RECORD SET —

————————

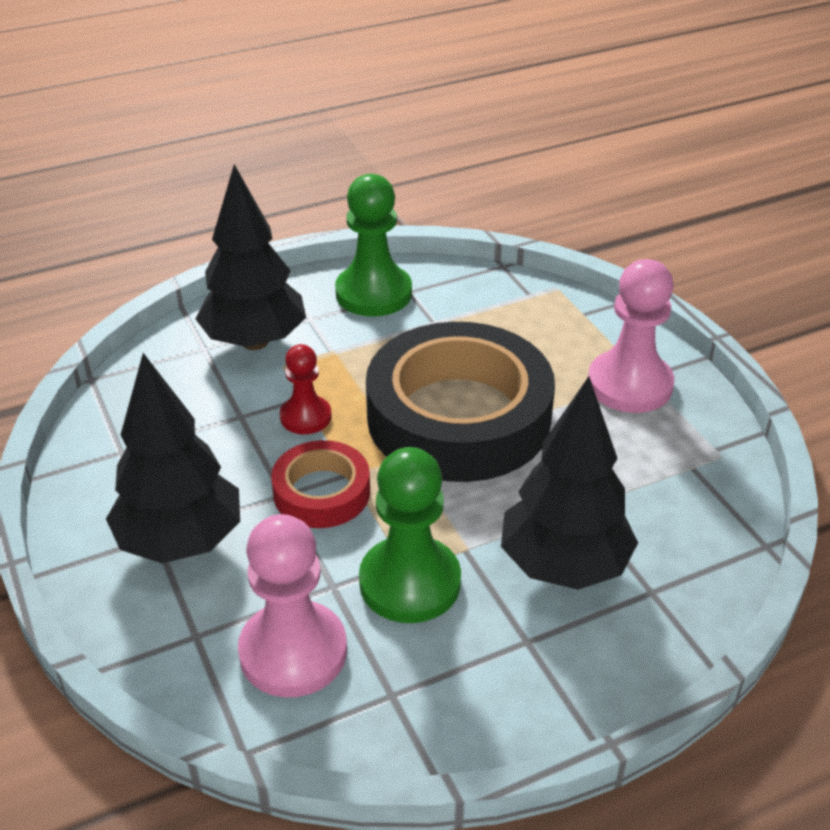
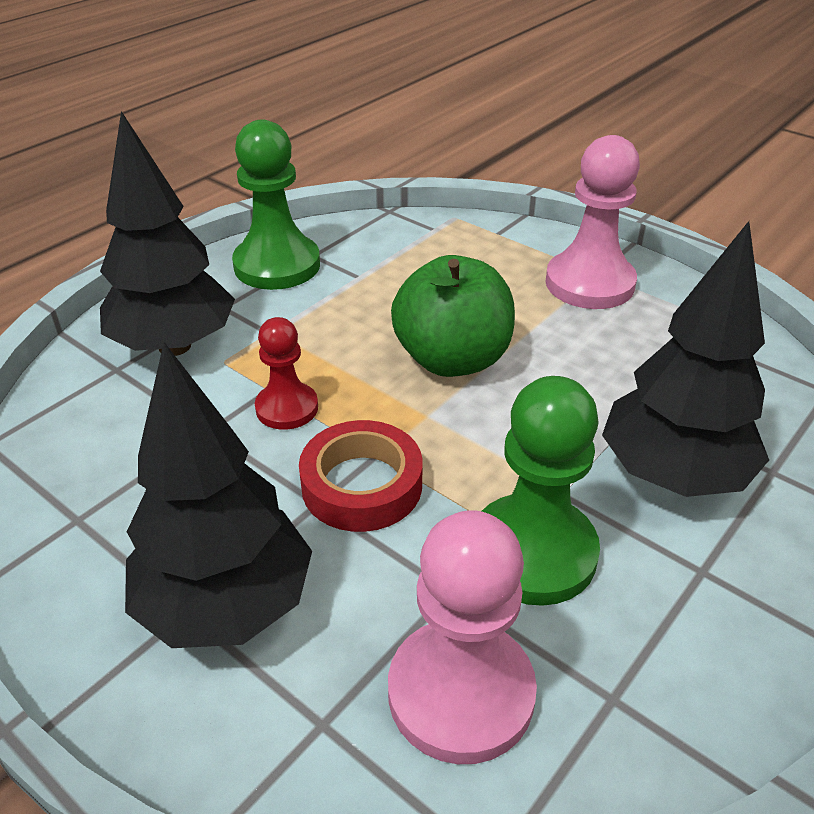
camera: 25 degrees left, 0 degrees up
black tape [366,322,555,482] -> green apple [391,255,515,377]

————————

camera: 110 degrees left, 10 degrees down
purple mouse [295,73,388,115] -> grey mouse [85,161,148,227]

————————

TASK GOAL —
Take from the material every line that holds "degrees".

EXERCISE RESPONSE —
camera: 25 degrees left, 0 degrees up
camera: 110 degrees left, 10 degrees down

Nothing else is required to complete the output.